• _Task objective_
Without including any pictures, write out all the records word for word.

(Revision tracking records)
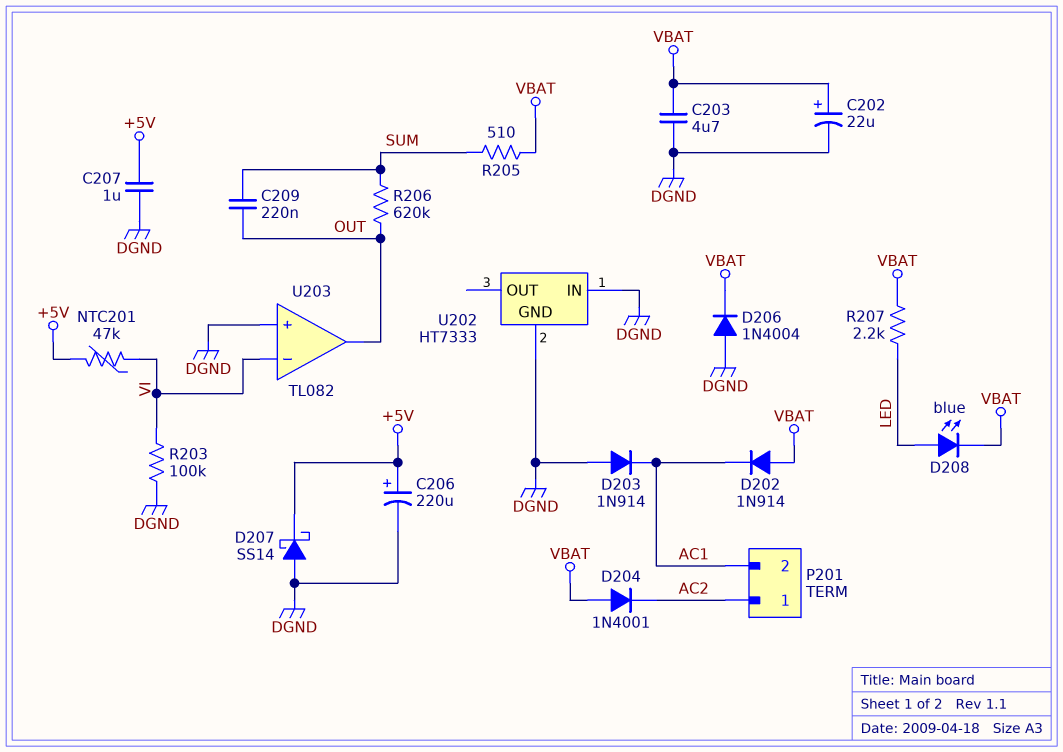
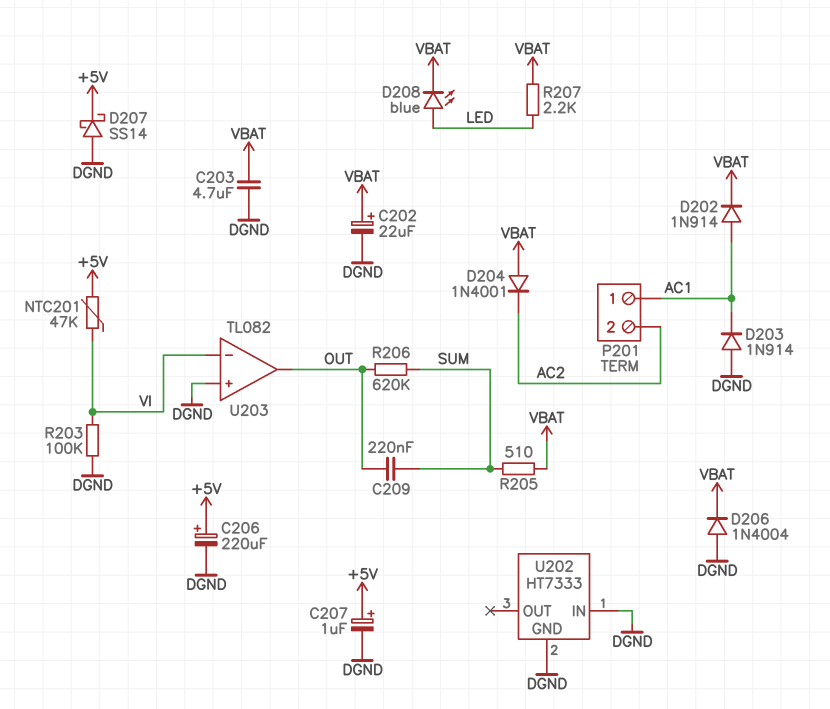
C207: 1uF (+5V, DGND) -> 1uF (plus +5V, minus DGND)
D202: diode 1N914 (A VBAT, K AC1) -> diode 1N914 (A AC1, K VBAT)
P201 pin 1: AC2 -> AC1
P201 pin 2: AC1 -> AC2

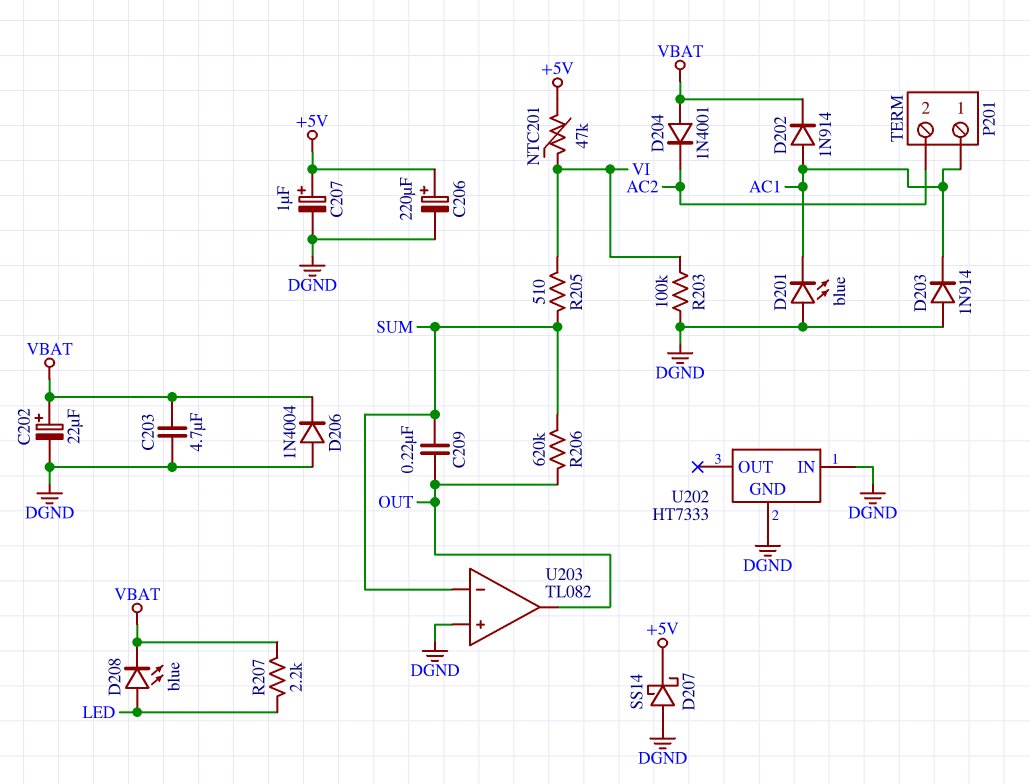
D201: none -> LED blue (A DGND, K AC1)
R205: 510 (SUM, VBAT) -> 510 (SUM, VI)
U203 pin in-: VI -> SUM

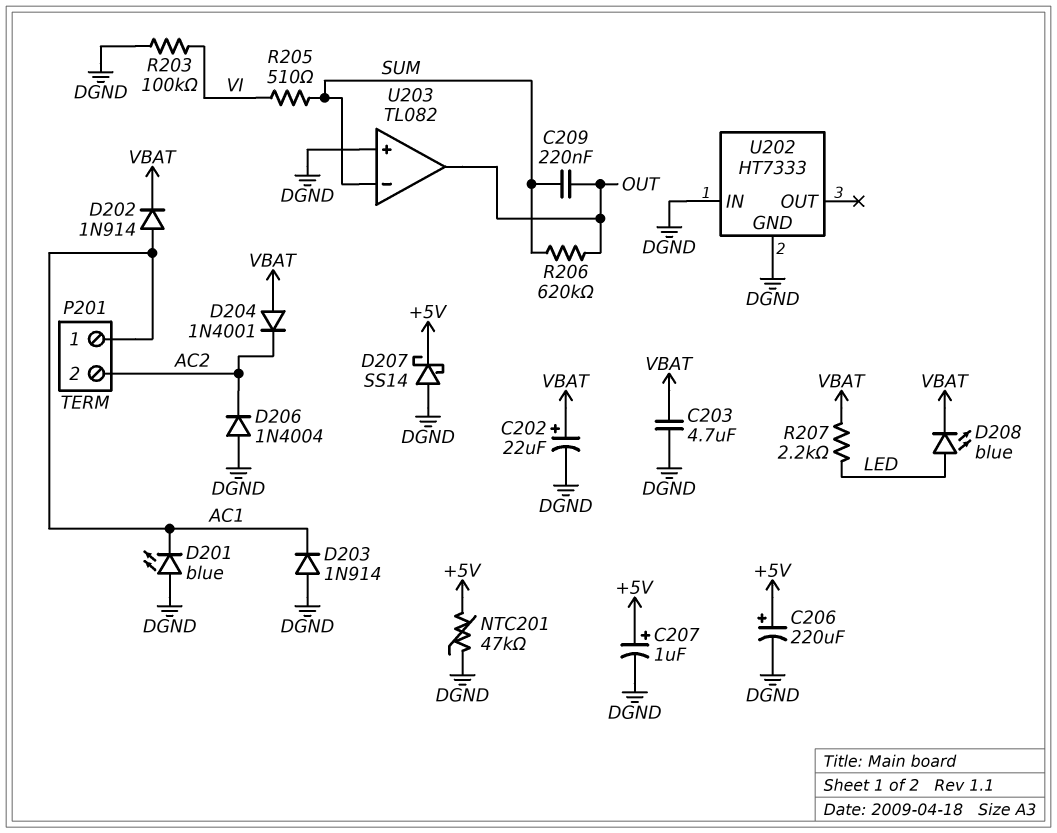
D206: diode 1N4004 (A DGND, K VBAT) -> diode 1N4004 (A DGND, K AC2)
NTC201: 47k (+5V, VI) -> 47k (+5V, DGND)

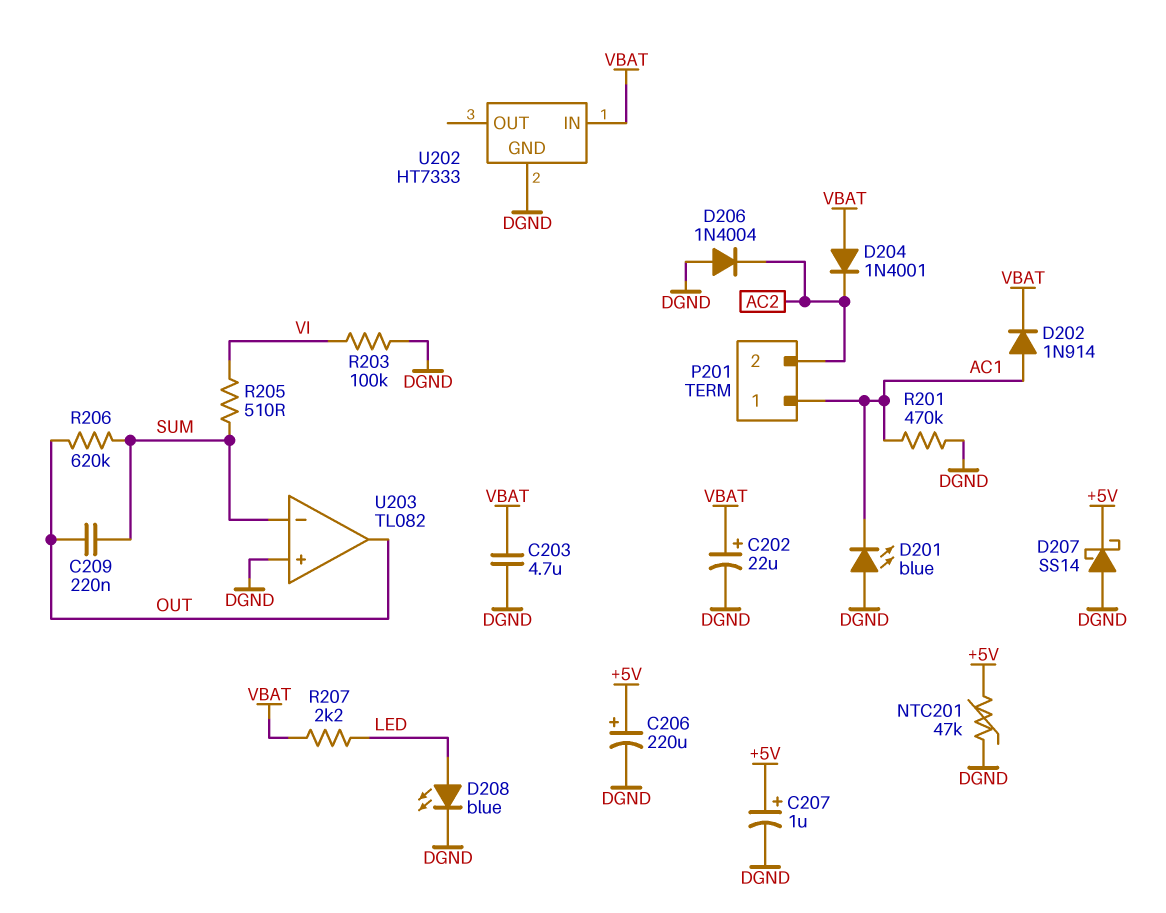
D203: diode 1N914 (A DGND, K AC1) -> none
D208: LED blue (A LED, K VBAT) -> LED blue (A LED, K DGND)
R201: none -> 470k (AC1, DGND)
U202 pin IN: DGND -> VBAT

• _Solution to this exercise_
C207: 1uF (+5V, DGND) -> 1uF (plus +5V, minus DGND)
D202: diode 1N914 (A VBAT, K AC1) -> diode 1N914 (A AC1, K VBAT)
P201 pin 1: AC2 -> AC1
P201 pin 2: AC1 -> AC2

D201: none -> LED blue (A DGND, K AC1)
R205: 510 (SUM, VBAT) -> 510 (SUM, VI)
U203 pin in-: VI -> SUM

D206: diode 1N4004 (A DGND, K VBAT) -> diode 1N4004 (A DGND, K AC2)
NTC201: 47k (+5V, VI) -> 47k (+5V, DGND)

D203: diode 1N914 (A DGND, K AC1) -> none
D208: LED blue (A LED, K VBAT) -> LED blue (A LED, K DGND)
R201: none -> 470k (AC1, DGND)
U202 pin IN: DGND -> VBAT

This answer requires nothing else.